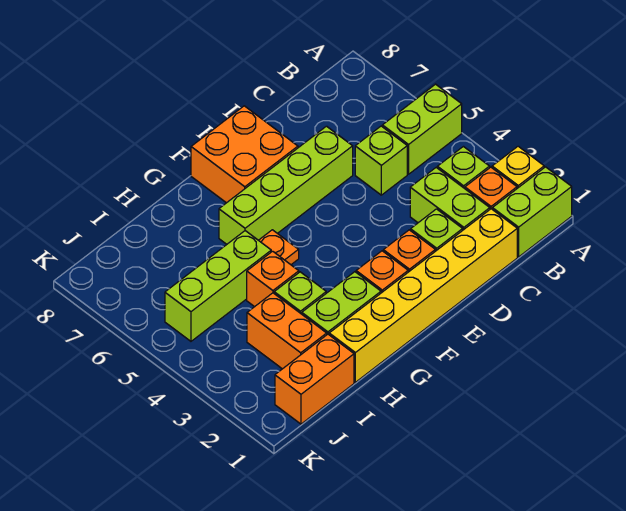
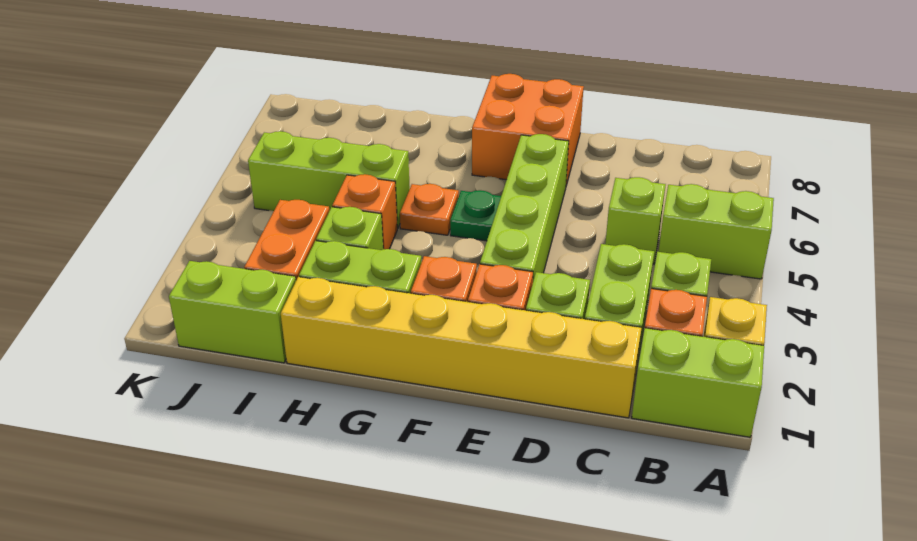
lime brick D6:G6 level 1 -> lime brick E3:E6 level 1
none -> green plate F5 level 1
orange brick I1:J1 level 1 -> lime brick I1:J1 level 1

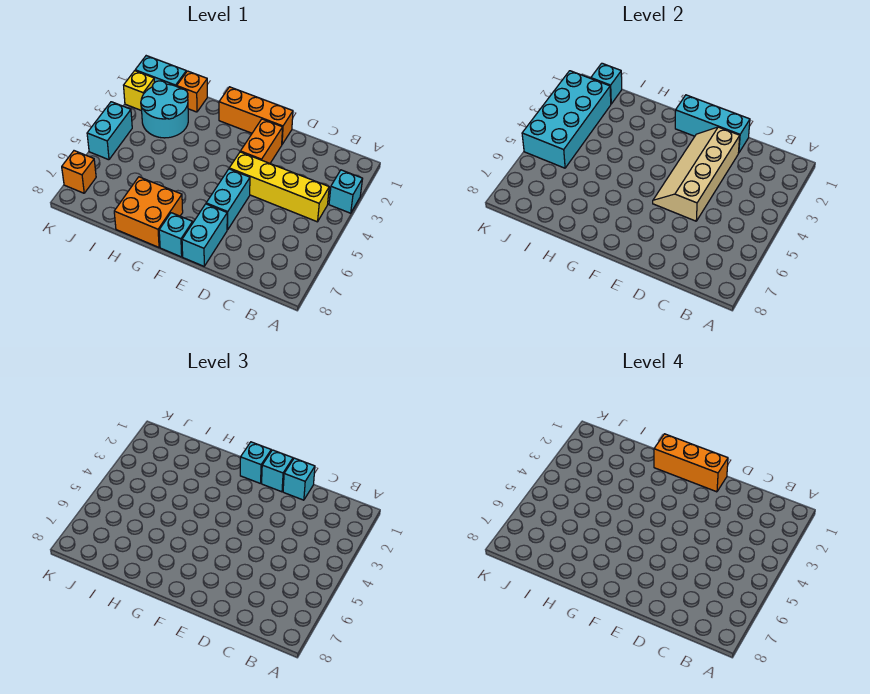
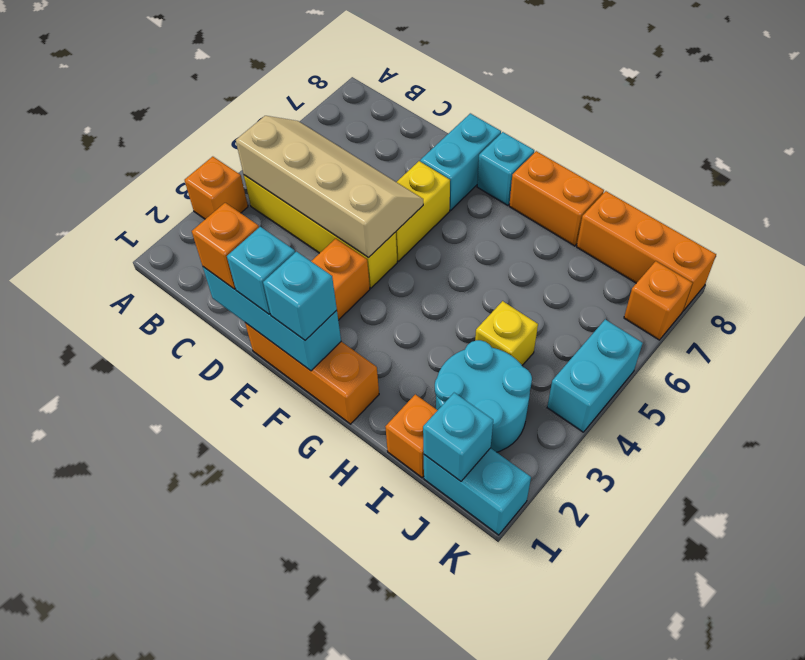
cyan brick A3 level 1 -> orange brick A3 level 1
cyan brick D1 level 3 -> orange brick D1 level 3
tan slope D2:E5 level 2 top D -> tan slope B4:E5 level 2 top 4
orange brick E1:G1 level 4 -> orange brick I8:K8 level 1
cyan brick E5:E6 level 1 -> yellow brick E5:E6 level 1
orange brick G7:H8 level 1 -> orange brick G8:H8 level 1
cyan brick J2:K5 level 2 -> none
yellow brick K2 level 1 -> yellow brick I4 level 1

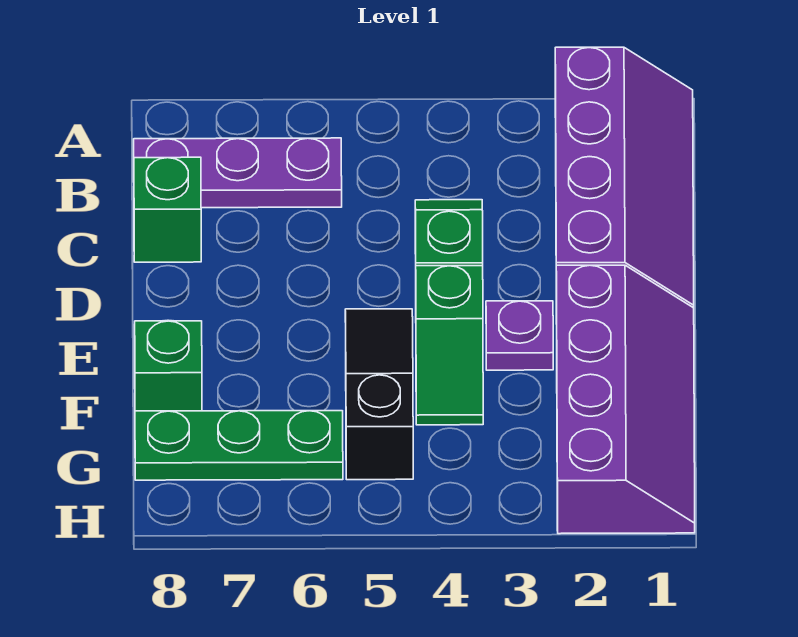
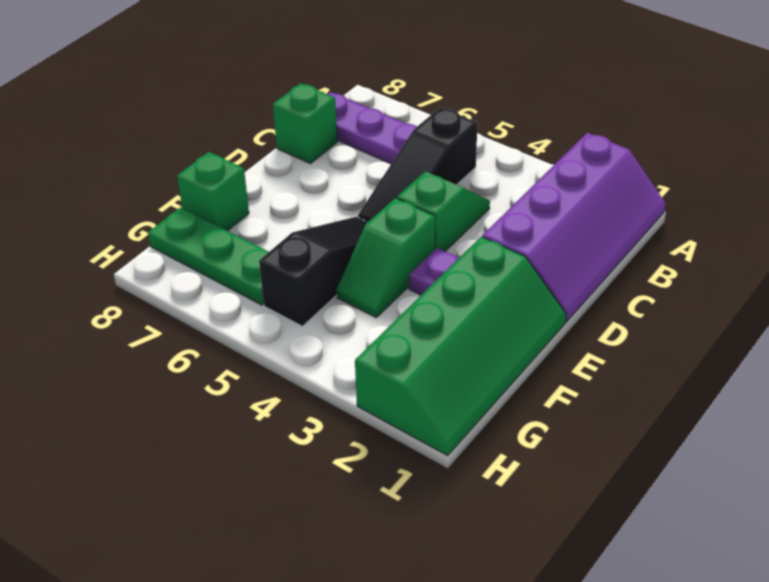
none -> black slope B5:D5 level 1 top B
purple slope E1:H2 level 1 top 2 -> green slope E1:H2 level 1 top 2

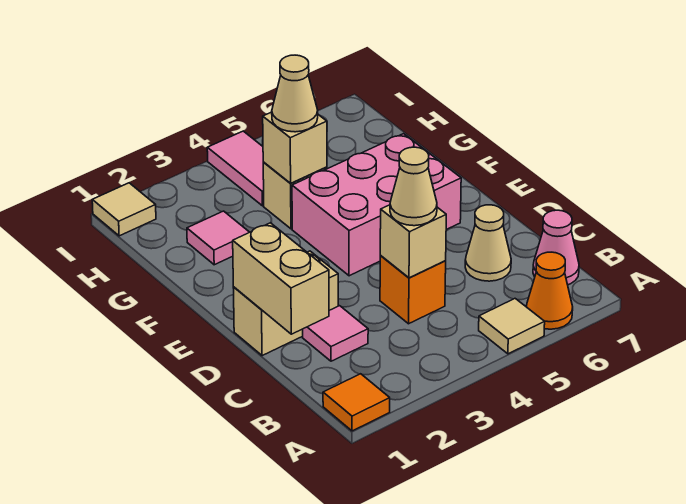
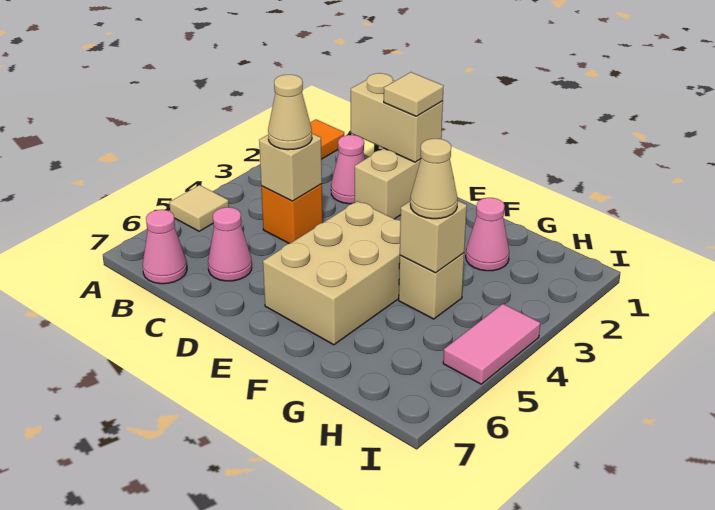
orange cone A6 level 1 -> none
pink tile C2 level 1 -> pink cone C2 level 1
tan cone C6 level 1 -> pink cone C6 level 1
pink brick E4:F6 level 1 -> tan brick E4:F6 level 1
pink tile G2 level 1 -> pink cone G2 level 1
pink tile H4:I4 level 1 -> pink tile I4:I5 level 1
tan tile I1 level 1 -> tan tile D1 level 3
· · · · · · ·
* [WHAT IS NEEDED]
How many of the lines above include the word "tile"? State that number and nothing else.

* [WRITTEN ANSWER]
4